──────── Listed entries

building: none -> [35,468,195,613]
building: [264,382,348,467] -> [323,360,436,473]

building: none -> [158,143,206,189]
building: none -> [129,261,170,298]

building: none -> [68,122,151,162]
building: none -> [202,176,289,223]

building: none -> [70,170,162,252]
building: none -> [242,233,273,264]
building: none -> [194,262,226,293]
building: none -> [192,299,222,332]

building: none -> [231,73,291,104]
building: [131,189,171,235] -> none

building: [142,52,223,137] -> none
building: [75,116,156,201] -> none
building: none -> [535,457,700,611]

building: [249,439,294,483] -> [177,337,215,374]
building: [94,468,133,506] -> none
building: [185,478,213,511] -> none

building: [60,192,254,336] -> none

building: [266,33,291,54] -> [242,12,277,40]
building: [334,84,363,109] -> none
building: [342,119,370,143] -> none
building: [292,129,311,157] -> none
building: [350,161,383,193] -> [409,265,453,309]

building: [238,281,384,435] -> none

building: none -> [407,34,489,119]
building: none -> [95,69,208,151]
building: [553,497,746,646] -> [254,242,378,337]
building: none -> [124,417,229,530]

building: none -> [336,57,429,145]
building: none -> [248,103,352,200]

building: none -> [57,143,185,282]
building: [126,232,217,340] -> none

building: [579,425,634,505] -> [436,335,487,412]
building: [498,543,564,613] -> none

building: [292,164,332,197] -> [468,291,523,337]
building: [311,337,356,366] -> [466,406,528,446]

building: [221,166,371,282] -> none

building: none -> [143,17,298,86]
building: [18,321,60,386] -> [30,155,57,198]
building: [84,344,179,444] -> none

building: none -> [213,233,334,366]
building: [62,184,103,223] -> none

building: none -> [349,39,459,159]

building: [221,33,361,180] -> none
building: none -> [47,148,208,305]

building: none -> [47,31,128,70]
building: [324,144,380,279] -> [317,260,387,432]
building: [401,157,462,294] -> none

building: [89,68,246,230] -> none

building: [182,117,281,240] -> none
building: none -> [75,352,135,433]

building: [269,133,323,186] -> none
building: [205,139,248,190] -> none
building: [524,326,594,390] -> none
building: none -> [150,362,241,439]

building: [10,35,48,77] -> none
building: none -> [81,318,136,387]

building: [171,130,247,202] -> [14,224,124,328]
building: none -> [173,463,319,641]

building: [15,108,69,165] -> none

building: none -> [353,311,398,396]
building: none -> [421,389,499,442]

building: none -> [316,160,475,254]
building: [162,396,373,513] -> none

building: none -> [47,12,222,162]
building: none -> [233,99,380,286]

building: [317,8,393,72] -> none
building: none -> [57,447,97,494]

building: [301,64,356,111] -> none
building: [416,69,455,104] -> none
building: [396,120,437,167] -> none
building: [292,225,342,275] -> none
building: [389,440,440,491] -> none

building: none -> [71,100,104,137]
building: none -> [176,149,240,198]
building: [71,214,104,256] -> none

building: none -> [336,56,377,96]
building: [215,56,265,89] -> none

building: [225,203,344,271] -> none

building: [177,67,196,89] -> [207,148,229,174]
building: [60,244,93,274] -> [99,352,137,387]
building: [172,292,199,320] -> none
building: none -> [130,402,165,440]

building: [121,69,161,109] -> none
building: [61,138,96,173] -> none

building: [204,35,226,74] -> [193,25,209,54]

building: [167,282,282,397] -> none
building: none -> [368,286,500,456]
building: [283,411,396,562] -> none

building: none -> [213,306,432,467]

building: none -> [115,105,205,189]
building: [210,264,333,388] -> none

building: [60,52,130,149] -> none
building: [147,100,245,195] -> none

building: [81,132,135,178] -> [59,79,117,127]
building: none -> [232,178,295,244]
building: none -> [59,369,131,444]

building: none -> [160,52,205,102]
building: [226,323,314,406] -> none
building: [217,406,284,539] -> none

────────────────

- _Work required_
Those lines from the one with "building: [81,132,135,178] -> [59,79,117,127]" through the last line of the material above are to be retyped exactly, with nothing else.

- _Answer to this task_
building: [81,132,135,178] -> [59,79,117,127]
building: none -> [232,178,295,244]
building: none -> [59,369,131,444]

building: none -> [160,52,205,102]
building: [226,323,314,406] -> none
building: [217,406,284,539] -> none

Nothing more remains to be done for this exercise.